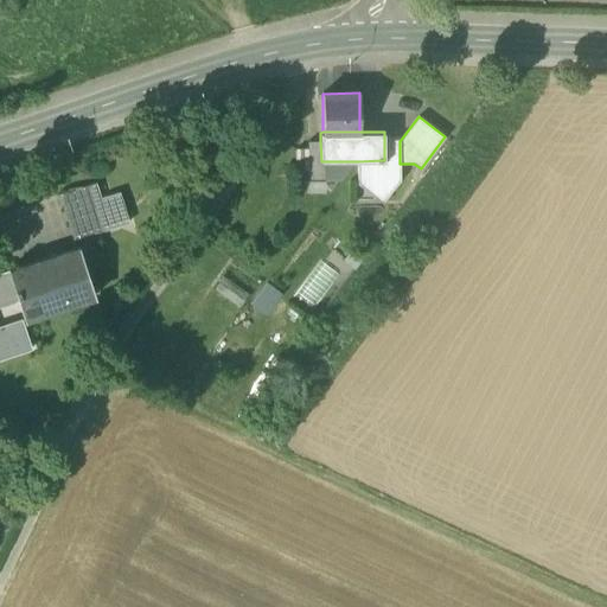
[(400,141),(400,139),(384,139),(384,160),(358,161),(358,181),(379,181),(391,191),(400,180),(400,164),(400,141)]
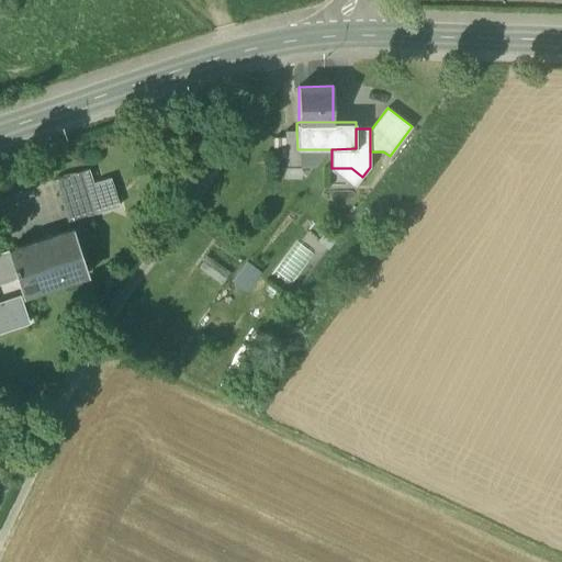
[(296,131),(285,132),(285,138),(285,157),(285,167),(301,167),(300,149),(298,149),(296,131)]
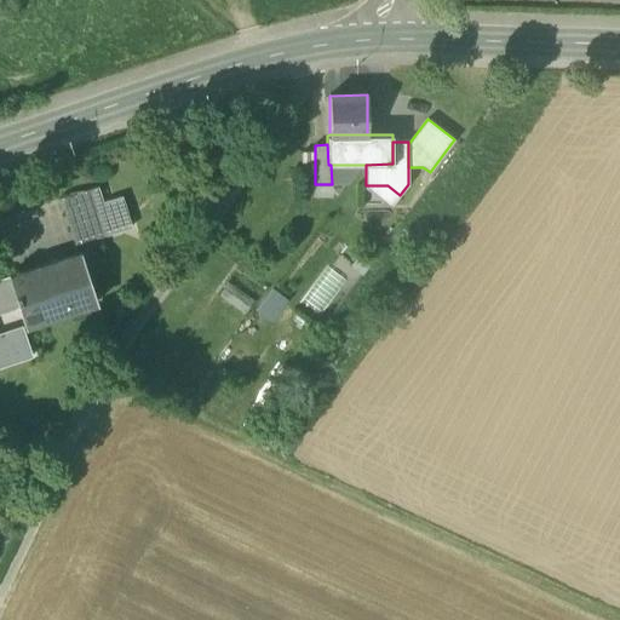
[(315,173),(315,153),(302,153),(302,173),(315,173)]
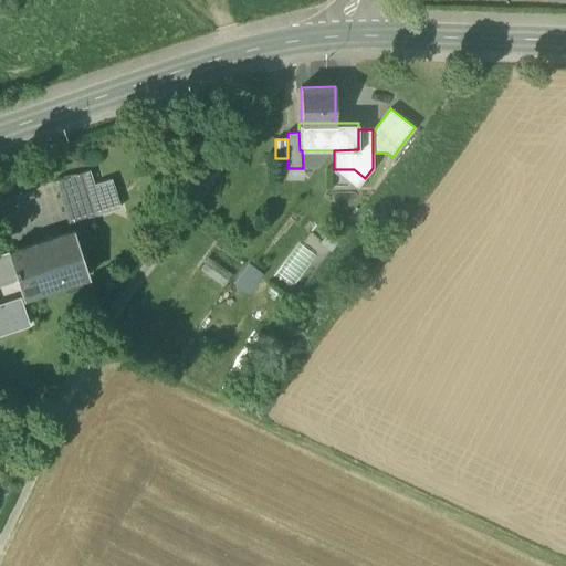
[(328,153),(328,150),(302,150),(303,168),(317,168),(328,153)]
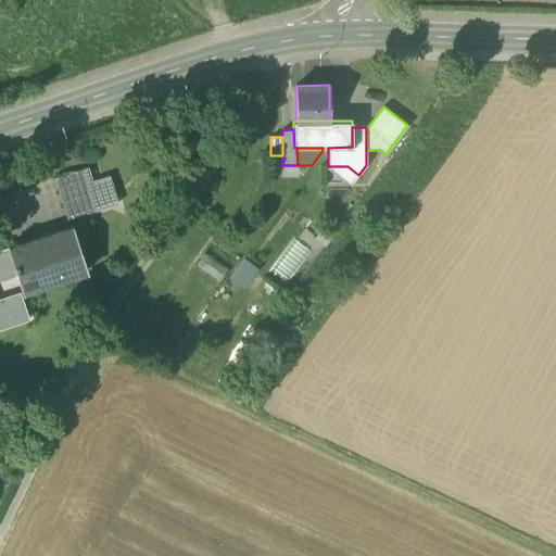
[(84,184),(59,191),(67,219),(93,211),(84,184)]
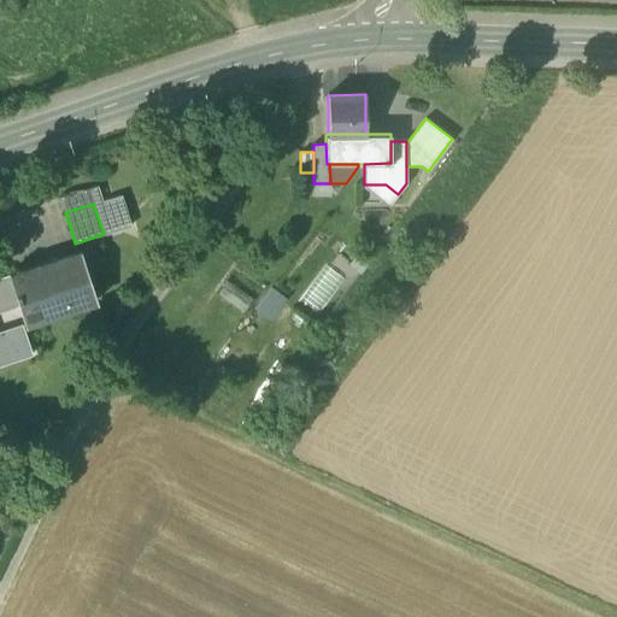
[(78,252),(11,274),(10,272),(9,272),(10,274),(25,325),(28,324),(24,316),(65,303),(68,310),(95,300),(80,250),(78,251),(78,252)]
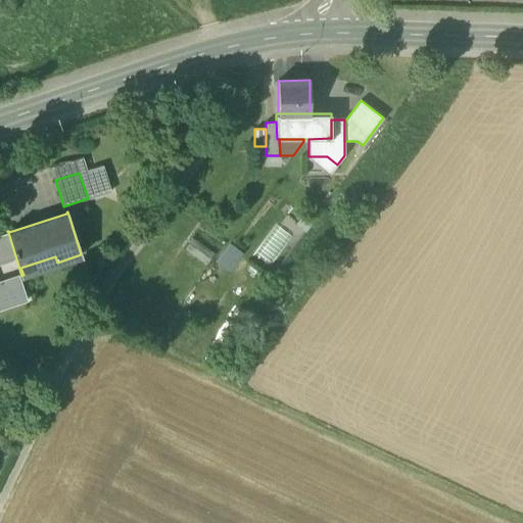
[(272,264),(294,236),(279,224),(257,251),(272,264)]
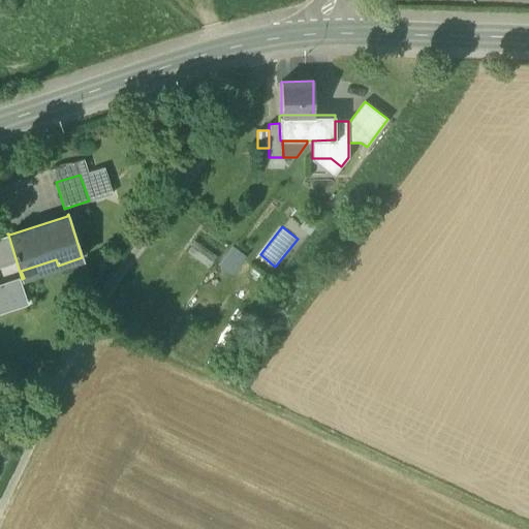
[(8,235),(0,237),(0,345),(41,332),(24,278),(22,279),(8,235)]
--- --- ---
TASK PROMPT: What is needed is an exact transcription of the lines from the one holding "[(328,153),(328,150),(302,150),(303,168),(317,168),(328,153)]" to the end of the data, with every picture left out.

RESPONSE TO THIS EXERCISE:
[(328,153),(328,150),(302,150),(303,168),(317,168),(328,153)]
[(84,184),(59,191),(67,219),(93,211),(84,184)]
[(78,252),(11,274),(10,272),(9,272),(10,274),(25,325),(28,324),(24,316),(65,303),(68,310),(95,300),(80,250),(78,251),(78,252)]
[(272,264),(294,236),(279,224),(257,251),(272,264)]
[(8,235),(0,237),(0,345),(41,332),(24,278),(22,279),(8,235)]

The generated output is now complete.